▶ [STATED TASK] How many lines of the listing below contain the string "text"? Reply with the number alone.

--- START OF ENTRIES ---

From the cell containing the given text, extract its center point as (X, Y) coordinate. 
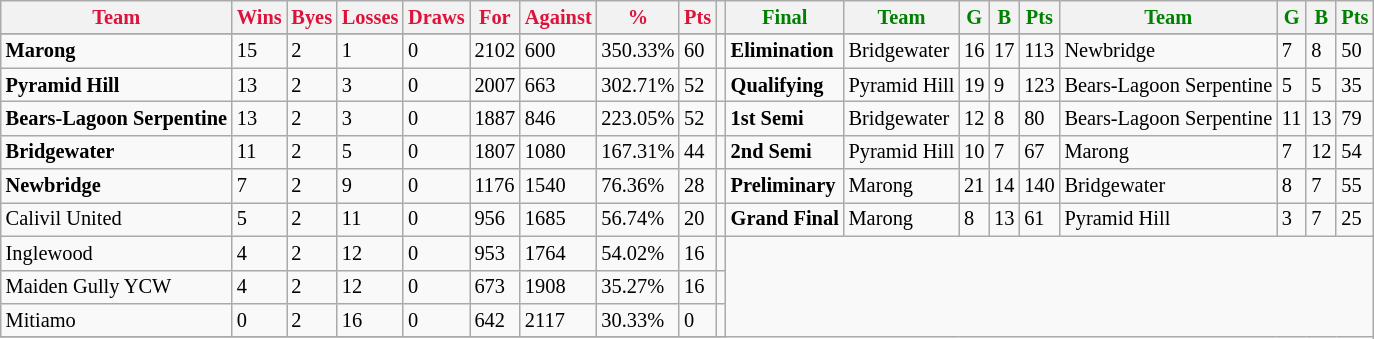
1764 (558, 253)
60 (698, 51)
Grand Final (785, 219)
54.02% (638, 253)
76.36% (638, 186)
56.74% (638, 219)
956 (495, 219)
35 (1354, 85)
846 (558, 118)
Qualifying (785, 85)
1807 (495, 152)
1540 (558, 186)
Calivil United (116, 219)
67 (1039, 152)
61 (1039, 219)
Losses (370, 17)
2nd Semi (785, 152)
663 (558, 85)
Inglewood (116, 253)
30.33% (638, 320)
54 (1354, 152)
19 (974, 85)
Maiden Gully YCW (116, 287)
80 (1039, 118)
2007 (495, 85)
140 (1039, 186)
1st Semi (785, 118)
17 (1004, 51)
Mitiamo (116, 320)
642 (495, 320)
1 (370, 51)
28 (698, 186)
1685 (558, 219)
600 (558, 51)
1080 (558, 152)
44 (698, 152)
1908 (558, 287)
113 (1039, 51)
50 (1354, 51)
1887 (495, 118)
Preliminary (785, 186)
25 (1354, 219)
55 (1354, 186)
Wins (260, 17)
Byes (311, 17)
15 (260, 51)
2117 (558, 320)
20 (698, 219)
14 (1004, 186)
167.31% (638, 152)
1176 (495, 186)
For (495, 17)
302.71% (638, 85)
21 (974, 186)
350.33% (638, 51)
10 (974, 152)
Against (558, 17)
673 (495, 287)
Final (785, 17)
35.27% (638, 287)
953 (495, 253)
% (638, 17)
Draws (436, 17)
79 (1354, 118)
Elimination (785, 51)
123 (1039, 85)
2102 (495, 51)
223.05% (638, 118)
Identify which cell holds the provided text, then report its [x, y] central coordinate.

--- END OF ENTRIES ---

▶ [SOLUTION TO THIS PROBLEM] 2